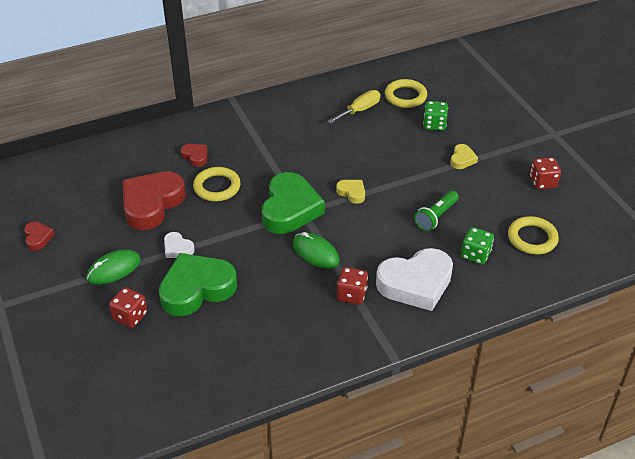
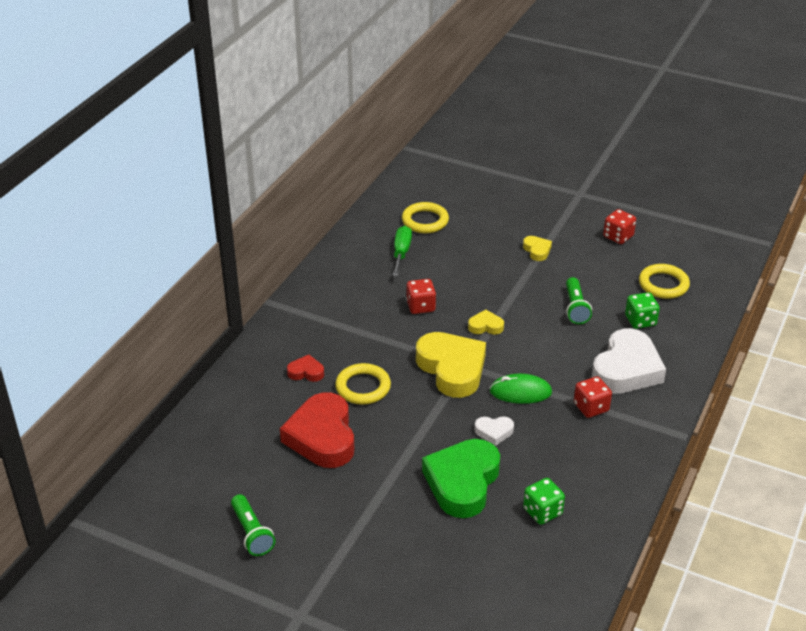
camera: 40 degrees left, 5 degrees down
(38, 238) = (252, 533): red heart -> green flashlight
(114, 269) = (366, 513): green mouse -> none
(130, 316) = (436, 542): red dice -> red dice (420, 306)
(177, 248) = (399, 460): white heart -> white heart (494, 432)
(290, 209) = (452, 369): green heart -> yellow heart
(360, 110) = (401, 253): yellow screwdriver -> green screwdriver
(434, 125) = (479, 233): green dice -> green dice (542, 511)

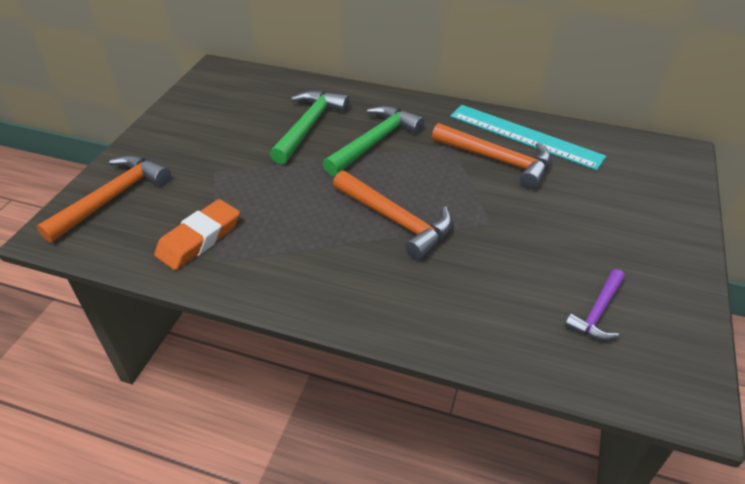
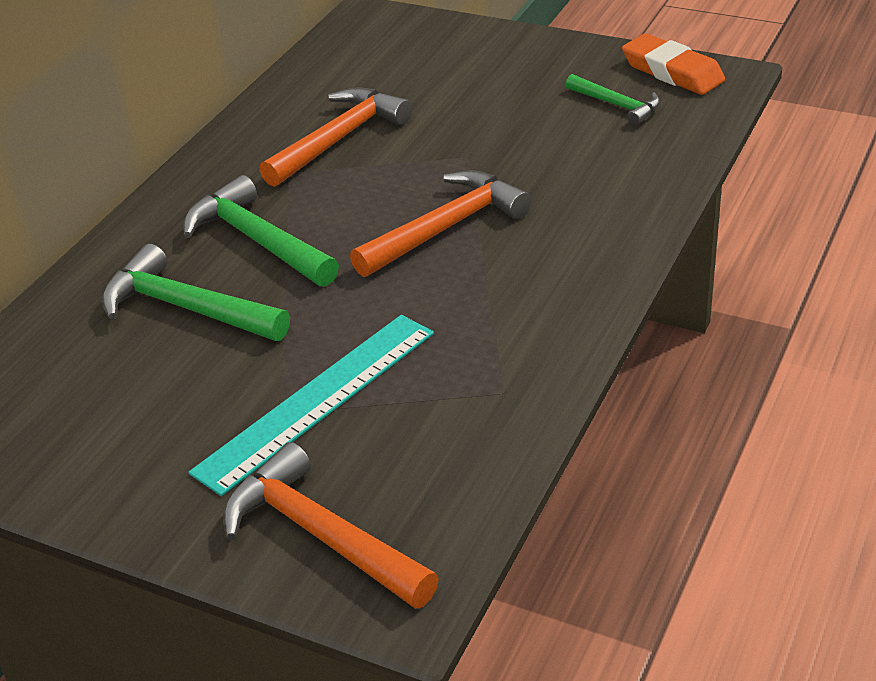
camera: 80 degrees left, 5 degrees down
(199, 239) = (451, 413): orange eraser -> orange eraser (672, 72)
(525, 136) = (291, 113): turquoise ruler -> turquoise ruler (317, 400)
(597, 312) = (617, 105): purple hammer -> green hammer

- _YOUR OBJECTIVE_:
Transcribe the entries above verbatim, omitting their pictures.

- _EXERCISE RESULT_:
camera: 40 degrees left, 5 degrees down
(38, 238) = (252, 533): red heart -> green flashlight
(114, 269) = (366, 513): green mouse -> none
(130, 316) = (436, 542): red dice -> red dice (420, 306)
(177, 248) = (399, 460): white heart -> white heart (494, 432)
(290, 209) = (452, 369): green heart -> yellow heart
(360, 110) = (401, 253): yellow screwdriver -> green screwdriver
(434, 125) = (479, 233): green dice -> green dice (542, 511)

camera: 80 degrees left, 5 degrees down
(199, 239) = (451, 413): orange eraser -> orange eraser (672, 72)
(525, 136) = (291, 113): turquoise ruler -> turquoise ruler (317, 400)
(597, 312) = (617, 105): purple hammer -> green hammer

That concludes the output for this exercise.